--- START OF Input data ---

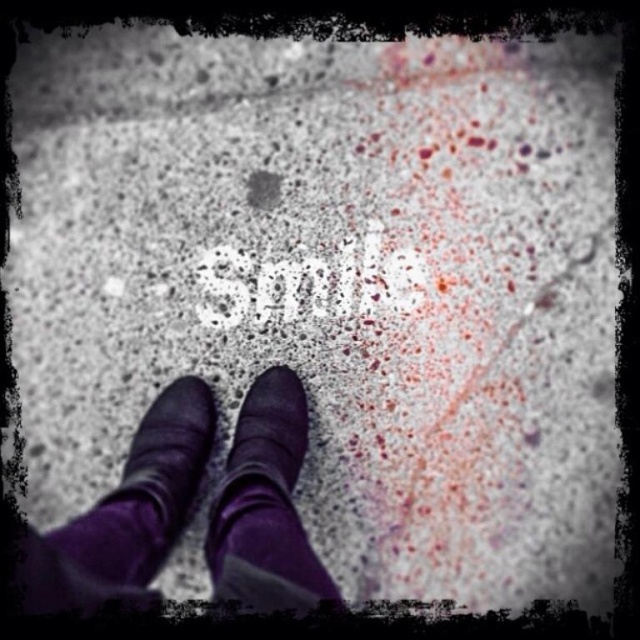
Is point (122, 481) closer to camera compared to point (145, 531)?

That is False.

The height and width of the screenshot is (640, 640). What do you see at coordinates (125, 513) in the screenshot?
I see `purple suede boots at center` at bounding box center [125, 513].

Who is more forward, (205, 550) or (161, 472)?

Point (205, 550) is in front.

You are a GUI agent. You are given a task and a screenshot of the screen. Output one action in this format:
    pyautogui.click(x=<x>, y=<y>)
    Task: Click on the purple suede boots at center
    
    Given the screenshot: What is the action you would take?
    click(125, 513)

Does purple suede boot at lower center have a lesser width compared to white speckled paper at center?

Indeed, purple suede boot at lower center has a lesser width compared to white speckled paper at center.

Can you confirm if purple suede boot at lower center is shorter than white speckled paper at center?

No.

Which is in front, point (160, 493) or point (317, 276)?

Point (160, 493) is in front.

Identify the location of purple suede boot at lower center. The image size is (640, 640). (145, 492).

Based on the photo, is purple suede sock at center wider than purple suede boot at lower center?

No, purple suede sock at center is not wider than purple suede boot at lower center.

Between purple suede sock at center and purple suede boot at lower center, which one has more height?

With more height is purple suede sock at center.

This screenshot has width=640, height=640. Describe the element at coordinates (266, 506) in the screenshot. I see `purple suede sock at center` at that location.

Where is `purple suede sock at center`? This screenshot has height=640, width=640. purple suede sock at center is located at coordinates [266, 506].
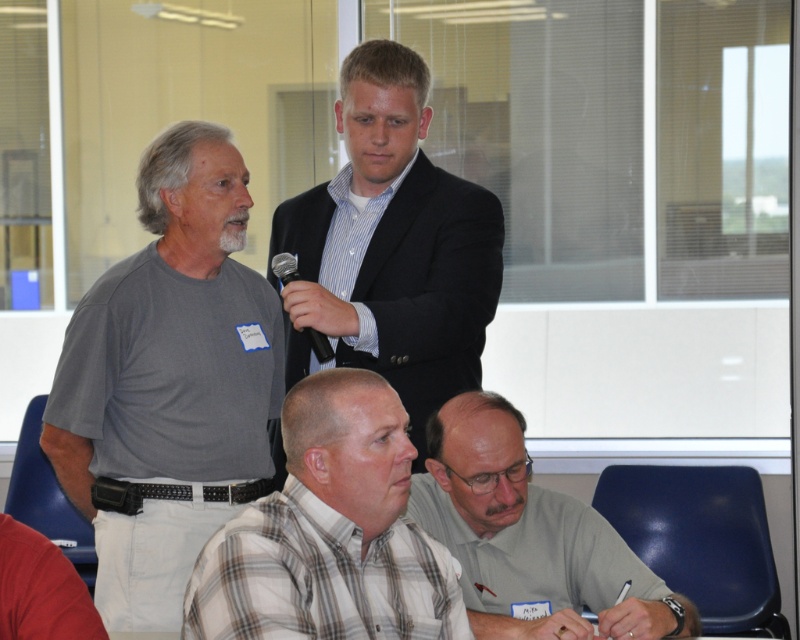
Question: Which of these objects is positioned farthest from the matte black suit at center?

Choices:
 (A) gray fabric shirt at lower center
 (B) plaid cotton shirt at lower center
 (C) gray cotton t-shirt at left

Answer: (B)

Question: Can you confirm if matte black suit at center is smaller than gray fabric shirt at lower center?

Choices:
 (A) yes
 (B) no

Answer: (B)

Question: Can you confirm if gray cotton t-shirt at left is thinner than plaid cotton shirt at lower center?

Choices:
 (A) yes
 (B) no

Answer: (B)

Question: Can you confirm if gray cotton t-shirt at left is thinner than plaid cotton shirt at lower center?

Choices:
 (A) no
 (B) yes

Answer: (A)

Question: Among these points, which one is nearest to the camera?

Choices:
 (A) (358, 141)
 (B) (430, 429)
 (C) (290, 260)
 (D) (126, 330)

Answer: (D)

Question: Which of the following is the closest to the observer?

Choices:
 (A) (392, 172)
 (B) (554, 499)
 (C) (110, 316)

Answer: (C)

--- END OF Input data ---

§ **What you have to do**
Update all the records above by replacing "gray cotton t-shirt at left" with "gray cotton t-shirt on the left" everywhere it occurs, leaving every other word unchanged. Omit the pictures from your answer.

§ **Answer to the exercise**
Is point (122, 481) closer to camera compared to point (145, 531)?

That is False.

The height and width of the screenshot is (640, 640). What do you see at coordinates (125, 513) in the screenshot?
I see `purple suede boots at center` at bounding box center [125, 513].

Who is more forward, (205, 550) or (161, 472)?

Point (205, 550) is in front.

You are a GUI agent. You are given a task and a screenshot of the screen. Output one action in this format:
    pyautogui.click(x=<x>, y=<y>)
    Task: Click on the purple suede boots at center
    
    Given the screenshot: What is the action you would take?
    click(125, 513)

Does purple suede boot at lower center have a lesser width compared to white speckled paper at center?

Indeed, purple suede boot at lower center has a lesser width compared to white speckled paper at center.

Can you confirm if purple suede boot at lower center is shorter than white speckled paper at center?

No.

Which is in front, point (160, 493) or point (317, 276)?

Point (160, 493) is in front.

Identify the location of purple suede boot at lower center. The image size is (640, 640). (145, 492).

Based on the photo, is purple suede sock at center wider than purple suede boot at lower center?

No, purple suede sock at center is not wider than purple suede boot at lower center.

Between purple suede sock at center and purple suede boot at lower center, which one has more height?

With more height is purple suede sock at center.

This screenshot has width=640, height=640. Describe the element at coordinates (266, 506) in the screenshot. I see `purple suede sock at center` at that location.

Where is `purple suede sock at center`? This screenshot has height=640, width=640. purple suede sock at center is located at coordinates [266, 506].
Question: Which of these objects is positioned farthest from the matte black suit at center?

Choices:
 (A) gray fabric shirt at lower center
 (B) plaid cotton shirt at lower center
 (C) gray cotton t-shirt on the left

Answer: (B)

Question: Can you confirm if matte black suit at center is smaller than gray fabric shirt at lower center?

Choices:
 (A) yes
 (B) no

Answer: (B)

Question: Can you confirm if gray cotton t-shirt on the left is thinner than plaid cotton shirt at lower center?

Choices:
 (A) yes
 (B) no

Answer: (B)

Question: Can you confirm if gray cotton t-shirt on the left is thinner than plaid cotton shirt at lower center?

Choices:
 (A) no
 (B) yes

Answer: (A)

Question: Among these points, which one is nearest to the camera?

Choices:
 (A) (358, 141)
 (B) (430, 429)
 (C) (290, 260)
 (D) (126, 330)

Answer: (D)

Question: Which of the following is the closest to the observer?

Choices:
 (A) (392, 172)
 (B) (554, 499)
 (C) (110, 316)

Answer: (C)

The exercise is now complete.